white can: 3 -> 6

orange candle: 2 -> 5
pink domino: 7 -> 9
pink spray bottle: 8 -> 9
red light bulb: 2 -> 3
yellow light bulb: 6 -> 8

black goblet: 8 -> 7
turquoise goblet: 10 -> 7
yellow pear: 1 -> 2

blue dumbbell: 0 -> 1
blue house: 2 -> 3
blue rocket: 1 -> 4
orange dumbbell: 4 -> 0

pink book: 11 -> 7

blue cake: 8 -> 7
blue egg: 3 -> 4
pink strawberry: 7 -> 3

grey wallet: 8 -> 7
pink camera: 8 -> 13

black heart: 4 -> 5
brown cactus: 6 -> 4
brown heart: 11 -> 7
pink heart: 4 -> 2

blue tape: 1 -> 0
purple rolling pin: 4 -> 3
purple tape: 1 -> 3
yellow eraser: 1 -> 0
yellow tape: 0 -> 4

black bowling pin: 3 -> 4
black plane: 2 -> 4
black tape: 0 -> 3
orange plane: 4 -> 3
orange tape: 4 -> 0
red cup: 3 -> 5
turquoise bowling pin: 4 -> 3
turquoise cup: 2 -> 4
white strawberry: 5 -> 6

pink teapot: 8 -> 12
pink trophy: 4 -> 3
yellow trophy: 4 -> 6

What needs to be done — In full and without alteration, retype the entries above.

Written response —
white can: 3 -> 6

orange candle: 2 -> 5
pink domino: 7 -> 9
pink spray bottle: 8 -> 9
red light bulb: 2 -> 3
yellow light bulb: 6 -> 8

black goblet: 8 -> 7
turquoise goblet: 10 -> 7
yellow pear: 1 -> 2

blue dumbbell: 0 -> 1
blue house: 2 -> 3
blue rocket: 1 -> 4
orange dumbbell: 4 -> 0

pink book: 11 -> 7

blue cake: 8 -> 7
blue egg: 3 -> 4
pink strawberry: 7 -> 3

grey wallet: 8 -> 7
pink camera: 8 -> 13

black heart: 4 -> 5
brown cactus: 6 -> 4
brown heart: 11 -> 7
pink heart: 4 -> 2

blue tape: 1 -> 0
purple rolling pin: 4 -> 3
purple tape: 1 -> 3
yellow eraser: 1 -> 0
yellow tape: 0 -> 4

black bowling pin: 3 -> 4
black plane: 2 -> 4
black tape: 0 -> 3
orange plane: 4 -> 3
orange tape: 4 -> 0
red cup: 3 -> 5
turquoise bowling pin: 4 -> 3
turquoise cup: 2 -> 4
white strawberry: 5 -> 6

pink teapot: 8 -> 12
pink trophy: 4 -> 3
yellow trophy: 4 -> 6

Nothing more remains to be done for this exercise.